Your objective: Below is a set of records, and all of them should be retyped exactly, minus the pictures.

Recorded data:

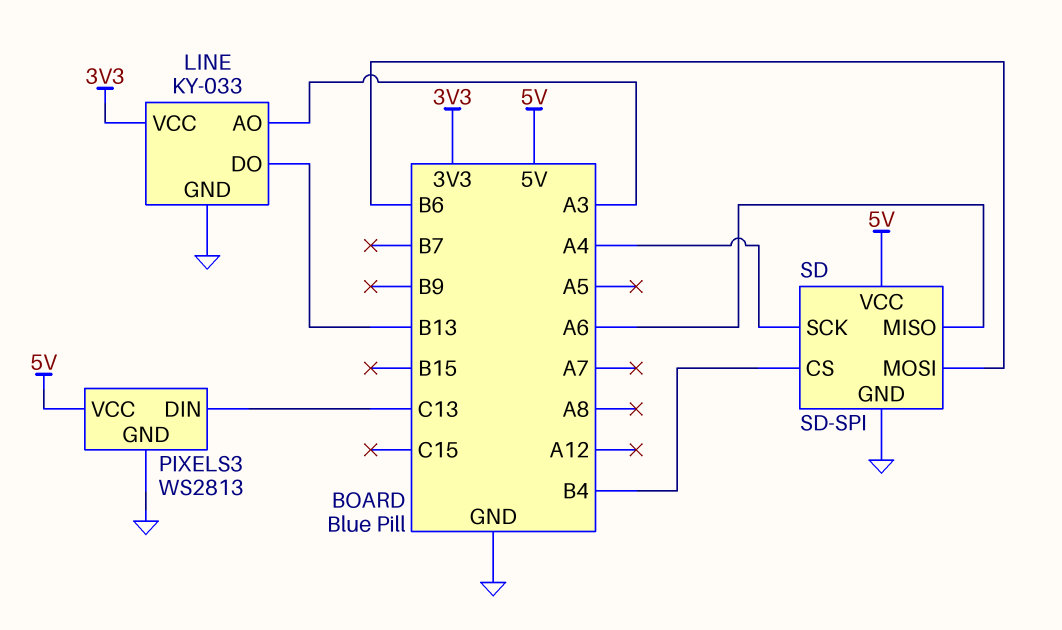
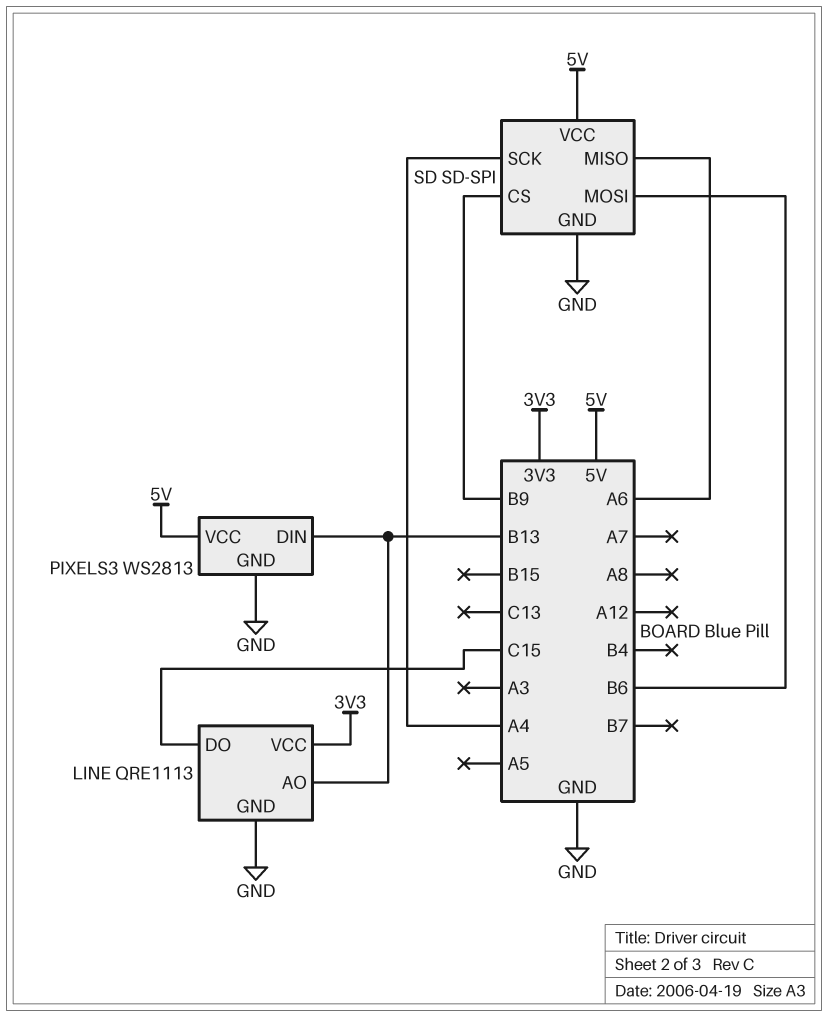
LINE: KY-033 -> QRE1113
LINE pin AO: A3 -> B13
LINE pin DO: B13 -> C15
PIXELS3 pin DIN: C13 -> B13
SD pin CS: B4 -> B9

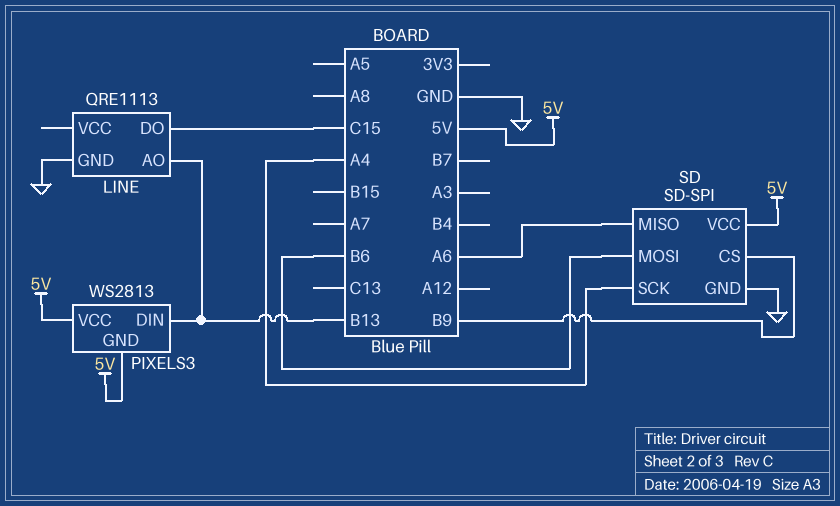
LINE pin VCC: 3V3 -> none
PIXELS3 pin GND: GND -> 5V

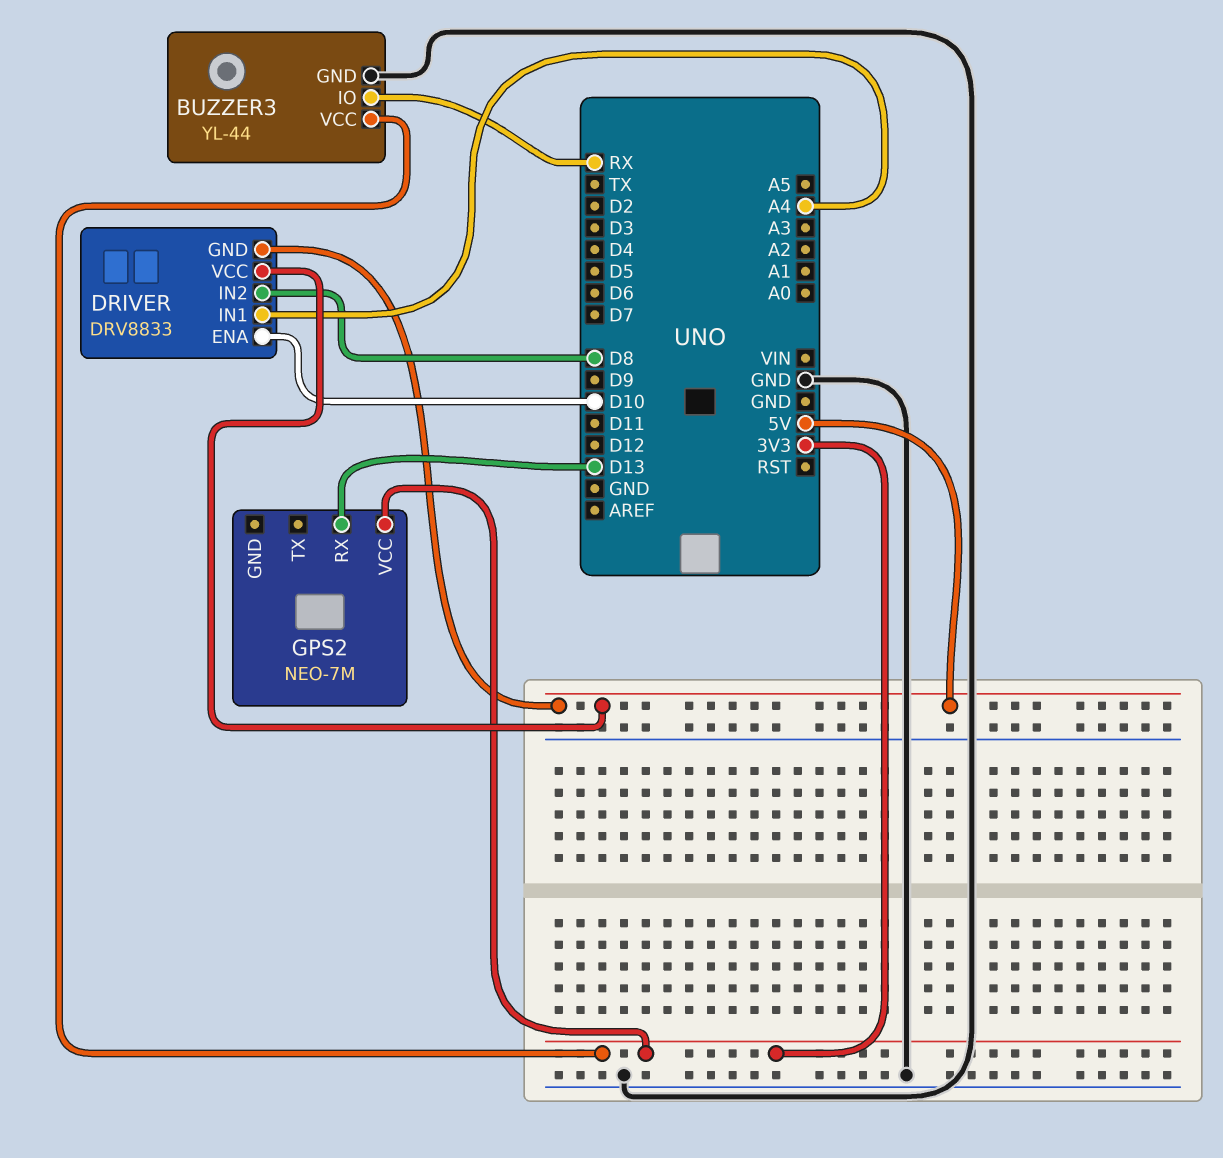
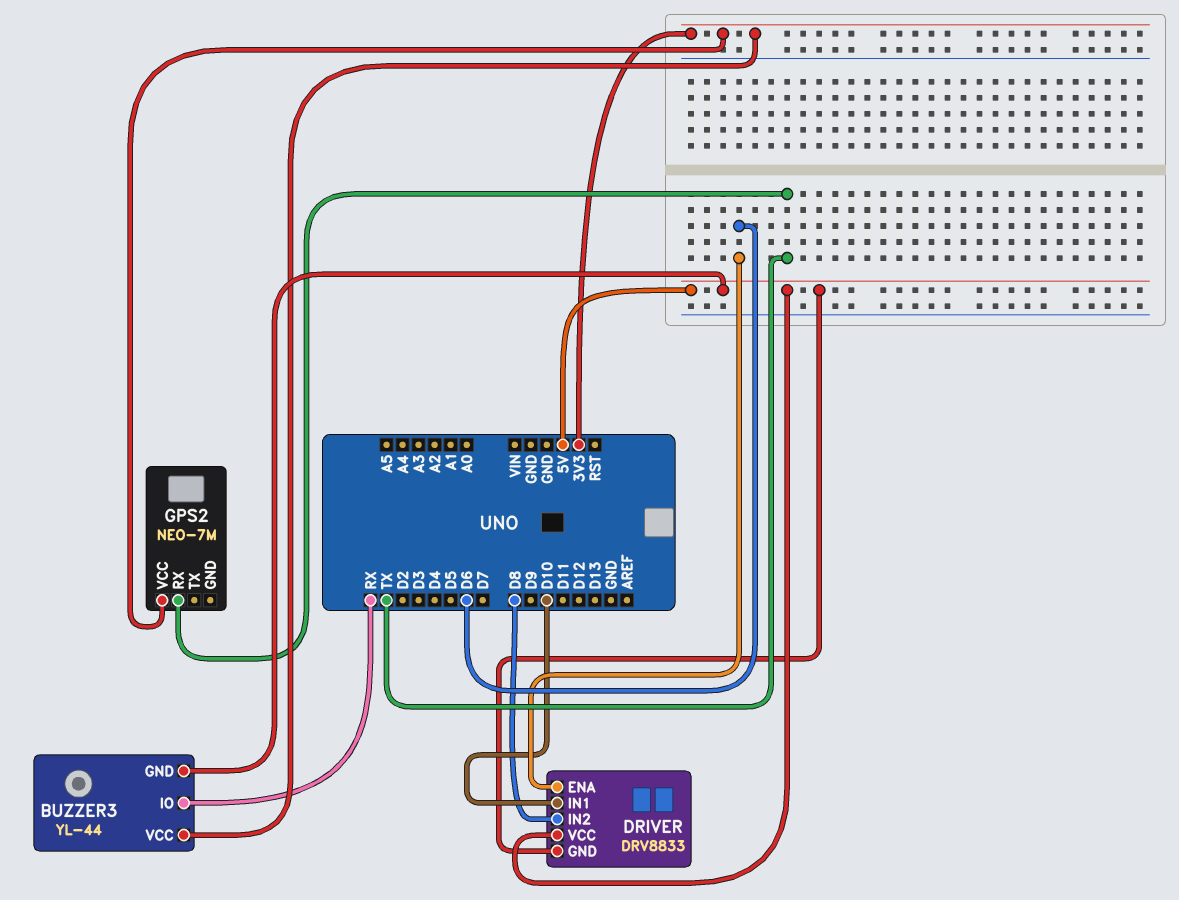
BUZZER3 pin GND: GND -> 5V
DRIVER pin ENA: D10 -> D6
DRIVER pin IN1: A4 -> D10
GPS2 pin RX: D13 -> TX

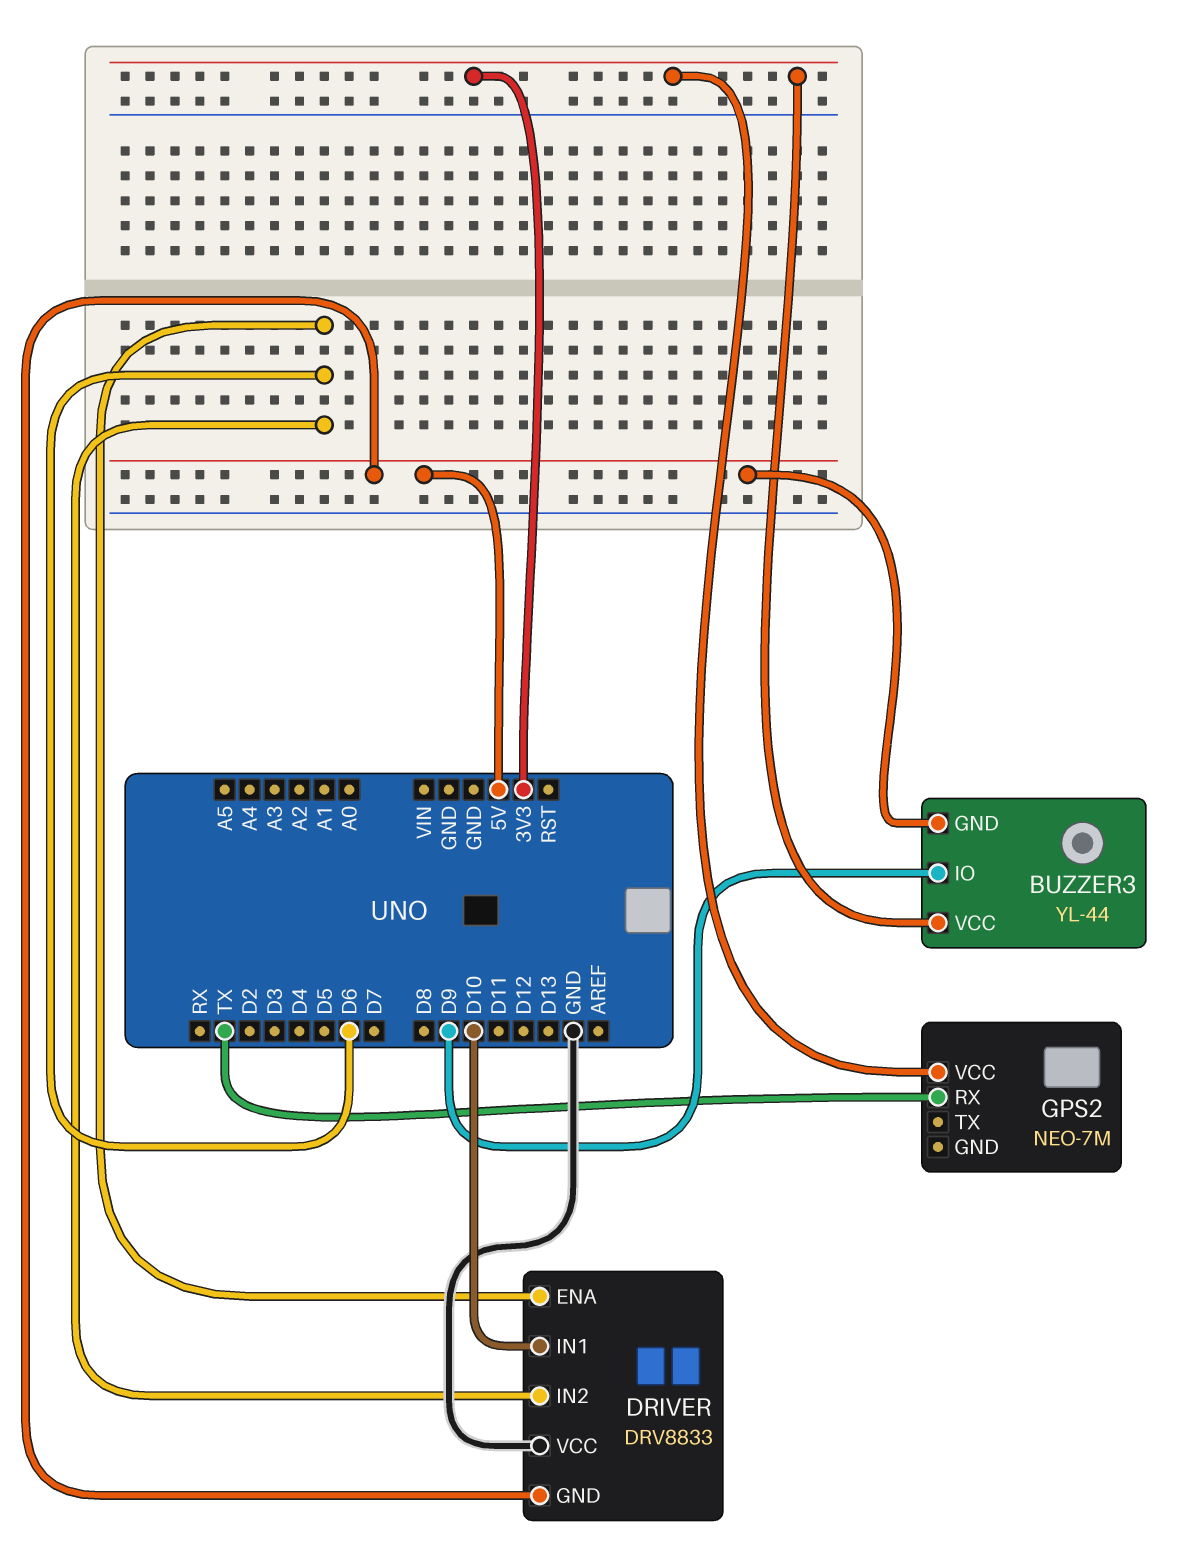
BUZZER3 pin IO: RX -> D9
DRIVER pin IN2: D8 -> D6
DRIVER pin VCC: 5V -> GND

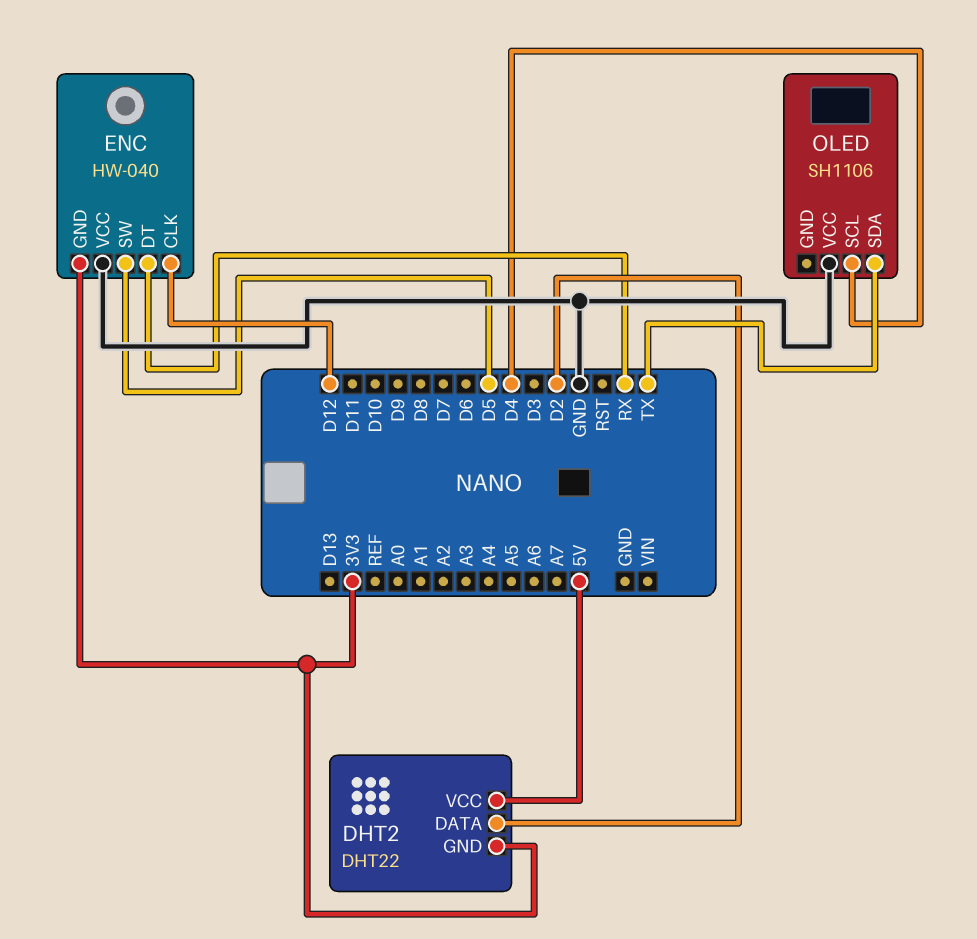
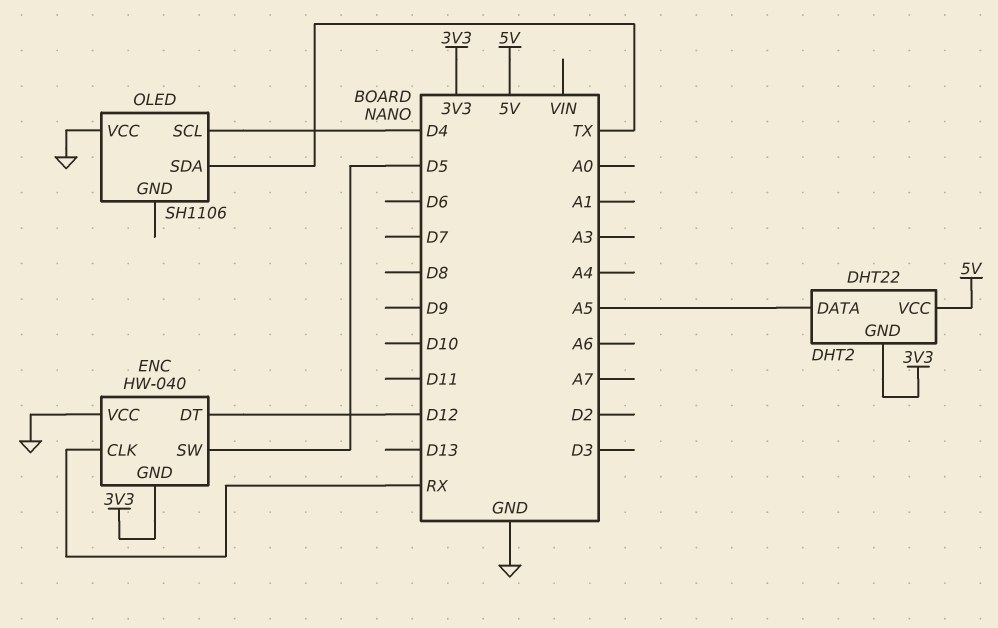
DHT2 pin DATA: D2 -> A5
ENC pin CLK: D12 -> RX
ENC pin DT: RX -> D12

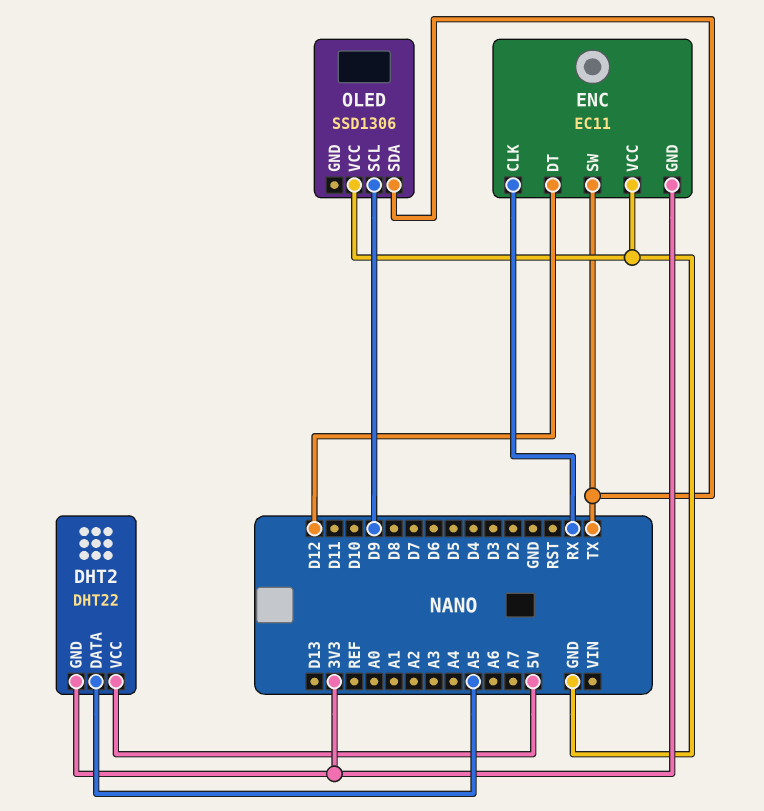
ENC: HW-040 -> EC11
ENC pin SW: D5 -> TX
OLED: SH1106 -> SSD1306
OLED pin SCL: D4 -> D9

Result below:
LINE: KY-033 -> QRE1113
LINE pin AO: A3 -> B13
LINE pin DO: B13 -> C15
PIXELS3 pin DIN: C13 -> B13
SD pin CS: B4 -> B9

LINE pin VCC: 3V3 -> none
PIXELS3 pin GND: GND -> 5V

BUZZER3 pin GND: GND -> 5V
DRIVER pin ENA: D10 -> D6
DRIVER pin IN1: A4 -> D10
GPS2 pin RX: D13 -> TX

BUZZER3 pin IO: RX -> D9
DRIVER pin IN2: D8 -> D6
DRIVER pin VCC: 5V -> GND

DHT2 pin DATA: D2 -> A5
ENC pin CLK: D12 -> RX
ENC pin DT: RX -> D12

ENC: HW-040 -> EC11
ENC pin SW: D5 -> TX
OLED: SH1106 -> SSD1306
OLED pin SCL: D4 -> D9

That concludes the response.